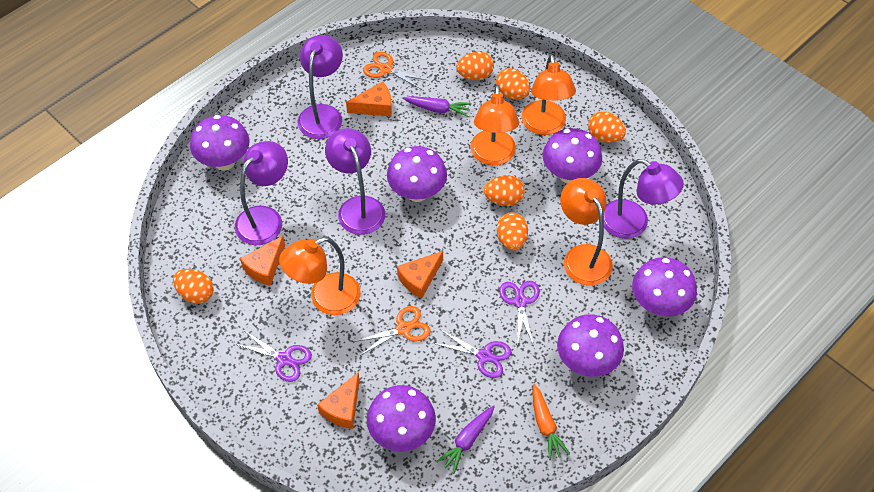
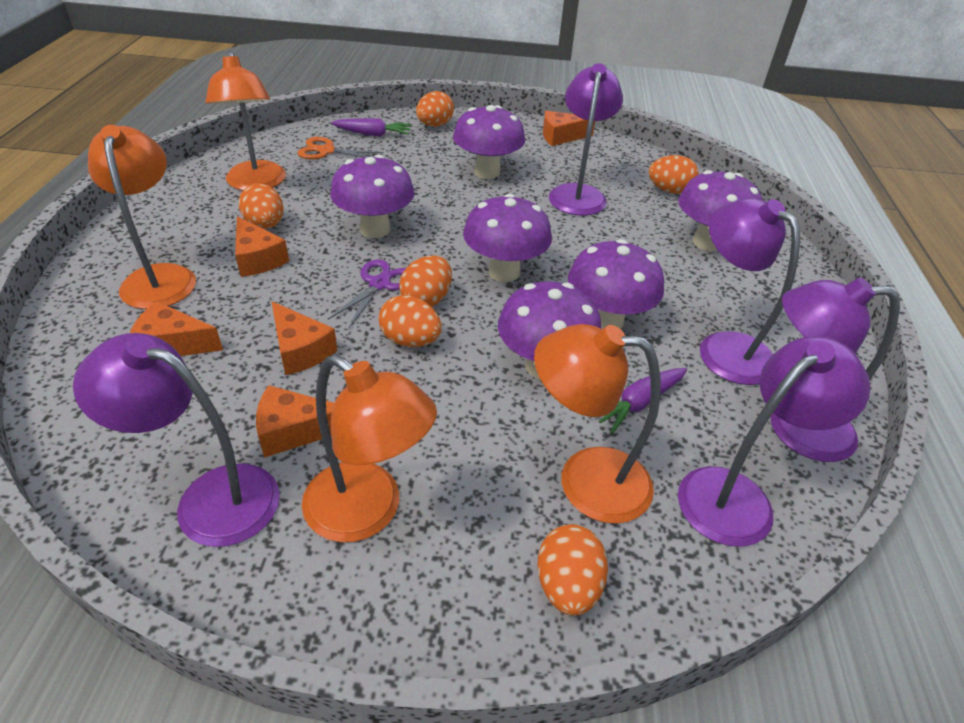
orange carrot: 1 -> 0
orange cheese: 4 -> 5
orange scissors: 2 -> 1
purple lamp: 4 -> 5
purple scissors: 3 -> 1

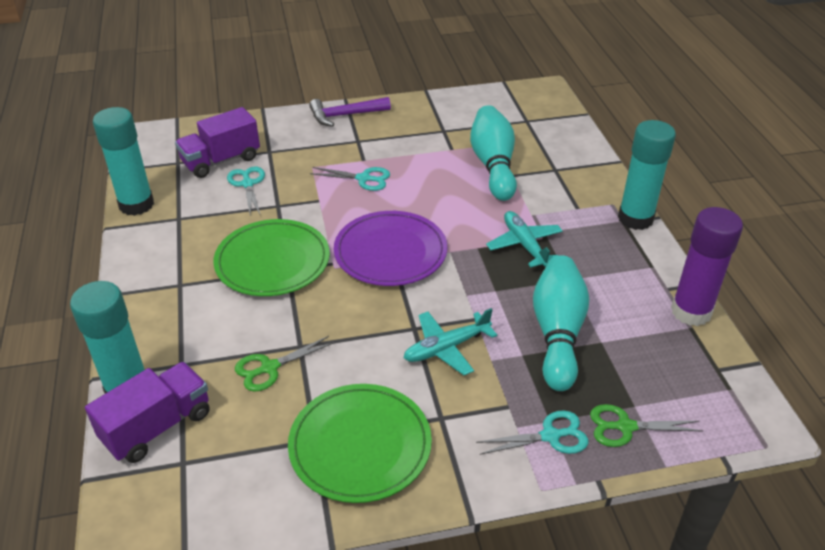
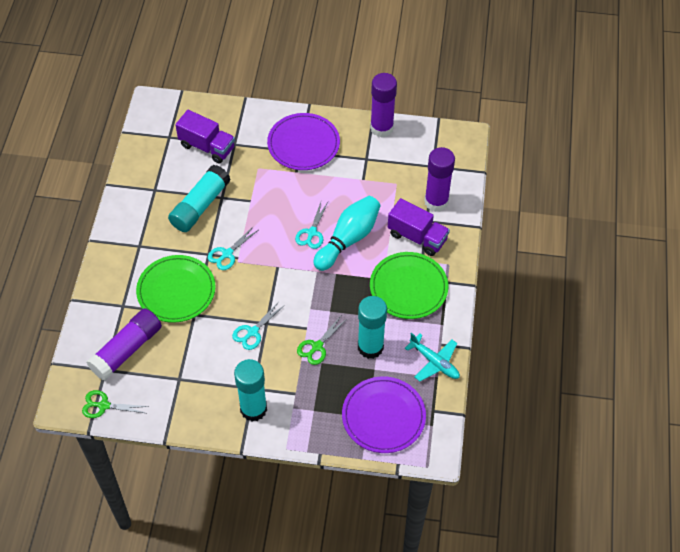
purple glue stick: 1 -> 3
purple hammer: 1 -> 0
purple plate: 1 -> 2
turquoise bowling pin: 2 -> 1
turquoise plane: 2 -> 1

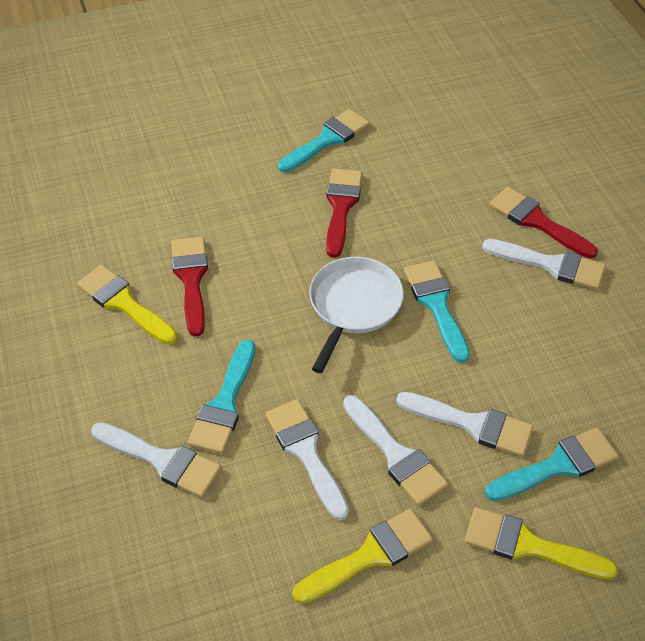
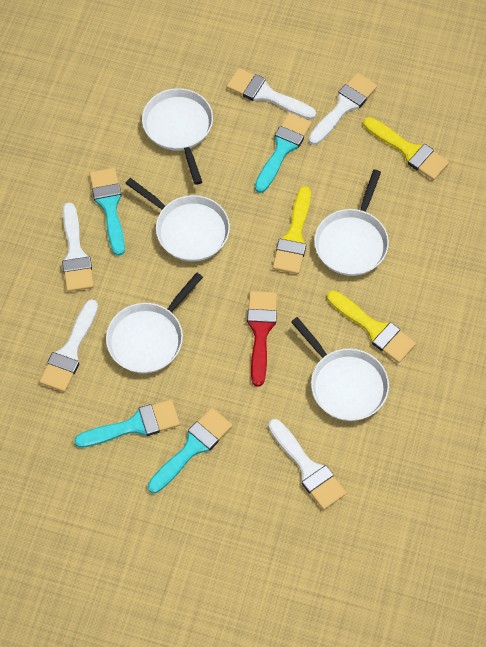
red brush: 3 -> 1
white pan: 1 -> 5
========
Return the lines above that include the string "scissors".

## Problem solution
orange scissors: 2 -> 1
purple scissors: 3 -> 1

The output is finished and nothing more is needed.